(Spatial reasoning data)

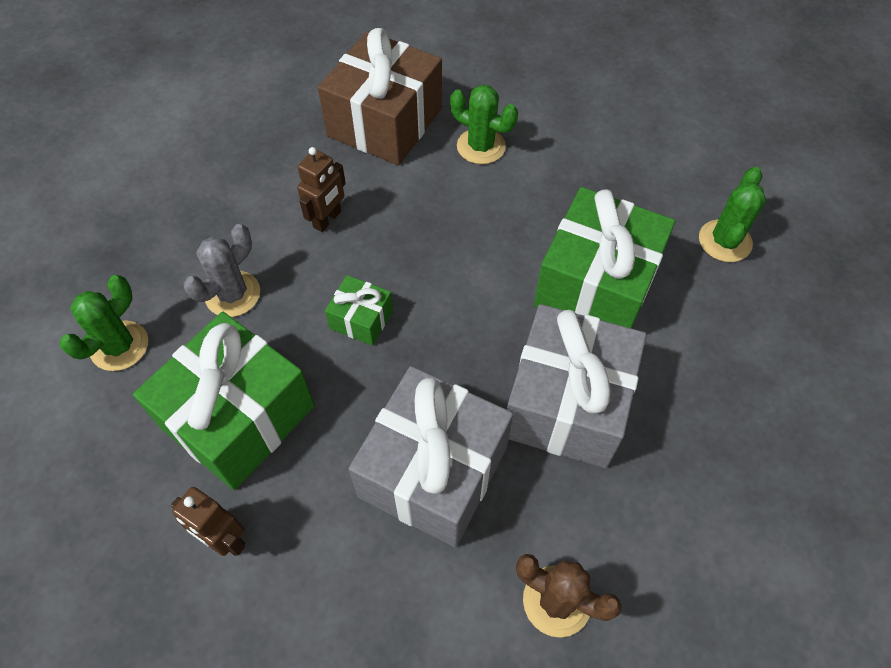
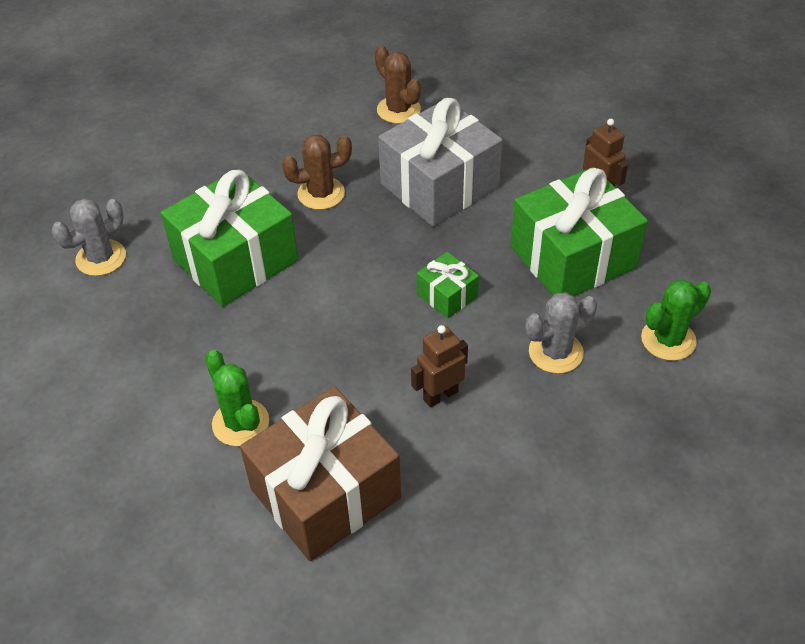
camera: 155 degrees left, 10 degrees down
(567, 403) = (321, 193): grey gift -> brown cactus
(725, 241) = (101, 258): green cactus -> grey cactus

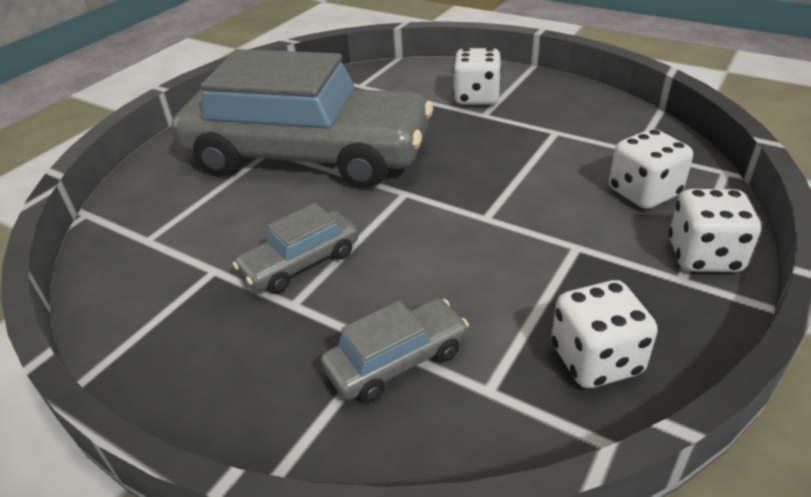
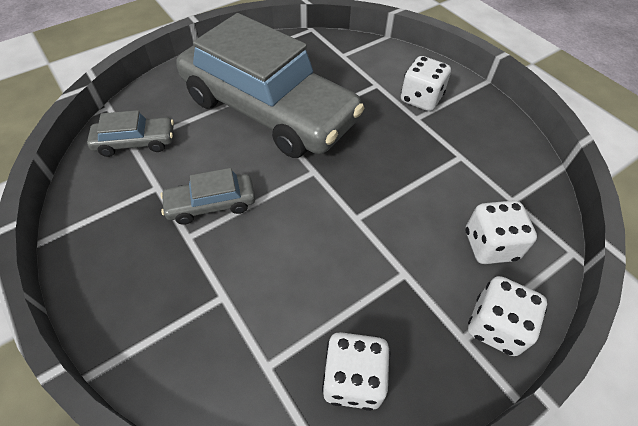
camera: 20 degrees right, 15 degrees up
(397, 360) = (224, 314): grey car -> grey car (135, 142)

- _How to complete this task_
A faithful copy of the records above is needed, with the pictures left out.

- _Result for this task_
camera: 155 degrees left, 10 degrees down
(567, 403) = (321, 193): grey gift -> brown cactus
(725, 241) = (101, 258): green cactus -> grey cactus

camera: 20 degrees right, 15 degrees up
(397, 360) = (224, 314): grey car -> grey car (135, 142)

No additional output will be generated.